• **WHAT TO DO**
Every entry needs to be written out again exactly.

Change detection outputs:
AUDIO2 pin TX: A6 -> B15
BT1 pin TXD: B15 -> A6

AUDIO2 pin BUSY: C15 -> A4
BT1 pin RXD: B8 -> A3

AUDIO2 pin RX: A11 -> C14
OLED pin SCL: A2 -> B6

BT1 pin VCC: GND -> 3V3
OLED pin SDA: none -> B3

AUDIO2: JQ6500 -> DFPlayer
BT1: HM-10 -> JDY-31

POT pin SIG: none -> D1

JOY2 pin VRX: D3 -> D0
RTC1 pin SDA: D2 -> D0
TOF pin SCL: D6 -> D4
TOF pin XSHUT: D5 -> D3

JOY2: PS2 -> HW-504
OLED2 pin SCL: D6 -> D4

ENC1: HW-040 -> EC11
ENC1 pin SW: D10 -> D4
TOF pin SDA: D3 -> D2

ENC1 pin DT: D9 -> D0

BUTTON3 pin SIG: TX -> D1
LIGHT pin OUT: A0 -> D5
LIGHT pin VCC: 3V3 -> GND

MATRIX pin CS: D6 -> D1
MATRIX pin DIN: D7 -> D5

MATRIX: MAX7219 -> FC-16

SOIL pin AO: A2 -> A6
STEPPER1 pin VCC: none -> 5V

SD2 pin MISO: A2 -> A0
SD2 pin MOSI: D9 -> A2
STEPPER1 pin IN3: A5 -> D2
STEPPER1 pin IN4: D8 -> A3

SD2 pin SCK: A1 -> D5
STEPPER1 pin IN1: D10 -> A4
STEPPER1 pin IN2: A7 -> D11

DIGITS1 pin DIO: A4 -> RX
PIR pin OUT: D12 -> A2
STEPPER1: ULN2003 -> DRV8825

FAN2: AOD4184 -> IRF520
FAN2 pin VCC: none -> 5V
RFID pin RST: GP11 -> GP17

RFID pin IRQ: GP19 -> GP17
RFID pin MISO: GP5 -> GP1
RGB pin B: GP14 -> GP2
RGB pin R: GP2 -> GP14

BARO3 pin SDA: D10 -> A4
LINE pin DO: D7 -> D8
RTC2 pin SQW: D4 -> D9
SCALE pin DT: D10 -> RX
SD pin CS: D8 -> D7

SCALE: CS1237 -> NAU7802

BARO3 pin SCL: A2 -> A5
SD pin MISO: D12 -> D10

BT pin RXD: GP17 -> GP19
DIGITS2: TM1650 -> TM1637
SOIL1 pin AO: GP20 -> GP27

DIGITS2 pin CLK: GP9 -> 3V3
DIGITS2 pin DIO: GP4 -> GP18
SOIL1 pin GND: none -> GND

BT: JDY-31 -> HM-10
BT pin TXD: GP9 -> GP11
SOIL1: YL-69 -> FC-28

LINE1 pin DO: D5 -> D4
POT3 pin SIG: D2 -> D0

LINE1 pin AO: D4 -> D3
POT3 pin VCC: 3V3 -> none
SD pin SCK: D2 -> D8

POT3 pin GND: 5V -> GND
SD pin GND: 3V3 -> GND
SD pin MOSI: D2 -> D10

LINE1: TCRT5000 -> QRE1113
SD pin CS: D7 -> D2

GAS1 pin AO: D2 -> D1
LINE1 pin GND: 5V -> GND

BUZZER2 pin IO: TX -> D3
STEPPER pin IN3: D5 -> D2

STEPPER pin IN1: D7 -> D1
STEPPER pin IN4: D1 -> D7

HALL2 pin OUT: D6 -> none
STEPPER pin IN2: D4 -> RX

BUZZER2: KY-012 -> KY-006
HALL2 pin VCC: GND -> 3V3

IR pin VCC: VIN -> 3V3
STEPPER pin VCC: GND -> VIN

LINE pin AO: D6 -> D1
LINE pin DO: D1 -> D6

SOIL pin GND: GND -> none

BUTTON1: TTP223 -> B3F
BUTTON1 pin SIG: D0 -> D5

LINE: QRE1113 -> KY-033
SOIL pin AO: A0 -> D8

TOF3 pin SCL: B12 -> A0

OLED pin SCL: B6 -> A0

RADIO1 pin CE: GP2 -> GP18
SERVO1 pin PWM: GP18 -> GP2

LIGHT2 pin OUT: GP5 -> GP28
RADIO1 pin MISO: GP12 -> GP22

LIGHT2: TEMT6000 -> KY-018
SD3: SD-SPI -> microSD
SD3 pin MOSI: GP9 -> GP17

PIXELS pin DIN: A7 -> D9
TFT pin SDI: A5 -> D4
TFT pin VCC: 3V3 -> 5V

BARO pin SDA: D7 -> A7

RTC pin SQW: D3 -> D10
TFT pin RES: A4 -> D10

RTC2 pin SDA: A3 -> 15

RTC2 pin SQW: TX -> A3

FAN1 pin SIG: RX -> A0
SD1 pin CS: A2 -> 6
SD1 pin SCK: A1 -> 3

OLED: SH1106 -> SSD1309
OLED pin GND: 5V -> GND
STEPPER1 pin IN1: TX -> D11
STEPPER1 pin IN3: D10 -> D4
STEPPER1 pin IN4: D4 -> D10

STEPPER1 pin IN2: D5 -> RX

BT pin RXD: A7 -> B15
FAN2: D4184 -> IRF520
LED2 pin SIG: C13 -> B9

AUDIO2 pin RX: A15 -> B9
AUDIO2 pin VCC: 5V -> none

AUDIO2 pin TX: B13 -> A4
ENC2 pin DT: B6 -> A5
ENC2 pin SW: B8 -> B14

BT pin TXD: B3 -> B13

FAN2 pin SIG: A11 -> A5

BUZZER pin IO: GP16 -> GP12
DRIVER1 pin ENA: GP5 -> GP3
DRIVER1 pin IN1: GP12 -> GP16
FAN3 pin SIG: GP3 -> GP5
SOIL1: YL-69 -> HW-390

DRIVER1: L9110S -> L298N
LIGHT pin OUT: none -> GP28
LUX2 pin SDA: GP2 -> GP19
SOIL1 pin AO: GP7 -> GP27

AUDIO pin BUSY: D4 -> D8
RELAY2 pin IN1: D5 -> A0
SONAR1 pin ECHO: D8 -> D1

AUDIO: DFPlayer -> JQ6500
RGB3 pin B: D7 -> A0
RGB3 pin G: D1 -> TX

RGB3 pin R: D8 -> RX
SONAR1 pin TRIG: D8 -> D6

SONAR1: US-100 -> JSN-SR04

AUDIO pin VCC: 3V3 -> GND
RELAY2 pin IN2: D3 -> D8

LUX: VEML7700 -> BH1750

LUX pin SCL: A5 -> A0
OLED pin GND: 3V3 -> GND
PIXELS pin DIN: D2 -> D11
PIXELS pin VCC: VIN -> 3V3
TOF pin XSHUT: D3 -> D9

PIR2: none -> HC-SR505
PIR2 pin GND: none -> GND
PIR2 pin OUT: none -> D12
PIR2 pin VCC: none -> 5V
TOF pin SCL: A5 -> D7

• **RESPONSE TO THE EXERCISE**
AUDIO2 pin TX: A6 -> B15
BT1 pin TXD: B15 -> A6

AUDIO2 pin BUSY: C15 -> A4
BT1 pin RXD: B8 -> A3

AUDIO2 pin RX: A11 -> C14
OLED pin SCL: A2 -> B6

BT1 pin VCC: GND -> 3V3
OLED pin SDA: none -> B3

AUDIO2: JQ6500 -> DFPlayer
BT1: HM-10 -> JDY-31

POT pin SIG: none -> D1

JOY2 pin VRX: D3 -> D0
RTC1 pin SDA: D2 -> D0
TOF pin SCL: D6 -> D4
TOF pin XSHUT: D5 -> D3

JOY2: PS2 -> HW-504
OLED2 pin SCL: D6 -> D4

ENC1: HW-040 -> EC11
ENC1 pin SW: D10 -> D4
TOF pin SDA: D3 -> D2

ENC1 pin DT: D9 -> D0

BUTTON3 pin SIG: TX -> D1
LIGHT pin OUT: A0 -> D5
LIGHT pin VCC: 3V3 -> GND

MATRIX pin CS: D6 -> D1
MATRIX pin DIN: D7 -> D5

MATRIX: MAX7219 -> FC-16

SOIL pin AO: A2 -> A6
STEPPER1 pin VCC: none -> 5V

SD2 pin MISO: A2 -> A0
SD2 pin MOSI: D9 -> A2
STEPPER1 pin IN3: A5 -> D2
STEPPER1 pin IN4: D8 -> A3

SD2 pin SCK: A1 -> D5
STEPPER1 pin IN1: D10 -> A4
STEPPER1 pin IN2: A7 -> D11

DIGITS1 pin DIO: A4 -> RX
PIR pin OUT: D12 -> A2
STEPPER1: ULN2003 -> DRV8825

FAN2: AOD4184 -> IRF520
FAN2 pin VCC: none -> 5V
RFID pin RST: GP11 -> GP17

RFID pin IRQ: GP19 -> GP17
RFID pin MISO: GP5 -> GP1
RGB pin B: GP14 -> GP2
RGB pin R: GP2 -> GP14

BARO3 pin SDA: D10 -> A4
LINE pin DO: D7 -> D8
RTC2 pin SQW: D4 -> D9
SCALE pin DT: D10 -> RX
SD pin CS: D8 -> D7

SCALE: CS1237 -> NAU7802

BARO3 pin SCL: A2 -> A5
SD pin MISO: D12 -> D10

BT pin RXD: GP17 -> GP19
DIGITS2: TM1650 -> TM1637
SOIL1 pin AO: GP20 -> GP27

DIGITS2 pin CLK: GP9 -> 3V3
DIGITS2 pin DIO: GP4 -> GP18
SOIL1 pin GND: none -> GND

BT: JDY-31 -> HM-10
BT pin TXD: GP9 -> GP11
SOIL1: YL-69 -> FC-28

LINE1 pin DO: D5 -> D4
POT3 pin SIG: D2 -> D0

LINE1 pin AO: D4 -> D3
POT3 pin VCC: 3V3 -> none
SD pin SCK: D2 -> D8

POT3 pin GND: 5V -> GND
SD pin GND: 3V3 -> GND
SD pin MOSI: D2 -> D10

LINE1: TCRT5000 -> QRE1113
SD pin CS: D7 -> D2

GAS1 pin AO: D2 -> D1
LINE1 pin GND: 5V -> GND

BUZZER2 pin IO: TX -> D3
STEPPER pin IN3: D5 -> D2

STEPPER pin IN1: D7 -> D1
STEPPER pin IN4: D1 -> D7

HALL2 pin OUT: D6 -> none
STEPPER pin IN2: D4 -> RX

BUZZER2: KY-012 -> KY-006
HALL2 pin VCC: GND -> 3V3

IR pin VCC: VIN -> 3V3
STEPPER pin VCC: GND -> VIN

LINE pin AO: D6 -> D1
LINE pin DO: D1 -> D6

SOIL pin GND: GND -> none

BUTTON1: TTP223 -> B3F
BUTTON1 pin SIG: D0 -> D5

LINE: QRE1113 -> KY-033
SOIL pin AO: A0 -> D8

TOF3 pin SCL: B12 -> A0

OLED pin SCL: B6 -> A0

RADIO1 pin CE: GP2 -> GP18
SERVO1 pin PWM: GP18 -> GP2

LIGHT2 pin OUT: GP5 -> GP28
RADIO1 pin MISO: GP12 -> GP22

LIGHT2: TEMT6000 -> KY-018
SD3: SD-SPI -> microSD
SD3 pin MOSI: GP9 -> GP17

PIXELS pin DIN: A7 -> D9
TFT pin SDI: A5 -> D4
TFT pin VCC: 3V3 -> 5V

BARO pin SDA: D7 -> A7

RTC pin SQW: D3 -> D10
TFT pin RES: A4 -> D10

RTC2 pin SDA: A3 -> 15

RTC2 pin SQW: TX -> A3

FAN1 pin SIG: RX -> A0
SD1 pin CS: A2 -> 6
SD1 pin SCK: A1 -> 3

OLED: SH1106 -> SSD1309
OLED pin GND: 5V -> GND
STEPPER1 pin IN1: TX -> D11
STEPPER1 pin IN3: D10 -> D4
STEPPER1 pin IN4: D4 -> D10

STEPPER1 pin IN2: D5 -> RX

BT pin RXD: A7 -> B15
FAN2: D4184 -> IRF520
LED2 pin SIG: C13 -> B9

AUDIO2 pin RX: A15 -> B9
AUDIO2 pin VCC: 5V -> none

AUDIO2 pin TX: B13 -> A4
ENC2 pin DT: B6 -> A5
ENC2 pin SW: B8 -> B14

BT pin TXD: B3 -> B13

FAN2 pin SIG: A11 -> A5

BUZZER pin IO: GP16 -> GP12
DRIVER1 pin ENA: GP5 -> GP3
DRIVER1 pin IN1: GP12 -> GP16
FAN3 pin SIG: GP3 -> GP5
SOIL1: YL-69 -> HW-390

DRIVER1: L9110S -> L298N
LIGHT pin OUT: none -> GP28
LUX2 pin SDA: GP2 -> GP19
SOIL1 pin AO: GP7 -> GP27

AUDIO pin BUSY: D4 -> D8
RELAY2 pin IN1: D5 -> A0
SONAR1 pin ECHO: D8 -> D1

AUDIO: DFPlayer -> JQ6500
RGB3 pin B: D7 -> A0
RGB3 pin G: D1 -> TX

RGB3 pin R: D8 -> RX
SONAR1 pin TRIG: D8 -> D6

SONAR1: US-100 -> JSN-SR04

AUDIO pin VCC: 3V3 -> GND
RELAY2 pin IN2: D3 -> D8

LUX: VEML7700 -> BH1750

LUX pin SCL: A5 -> A0
OLED pin GND: 3V3 -> GND
PIXELS pin DIN: D2 -> D11
PIXELS pin VCC: VIN -> 3V3
TOF pin XSHUT: D3 -> D9

PIR2: none -> HC-SR505
PIR2 pin GND: none -> GND
PIR2 pin OUT: none -> D12
PIR2 pin VCC: none -> 5V
TOF pin SCL: A5 -> D7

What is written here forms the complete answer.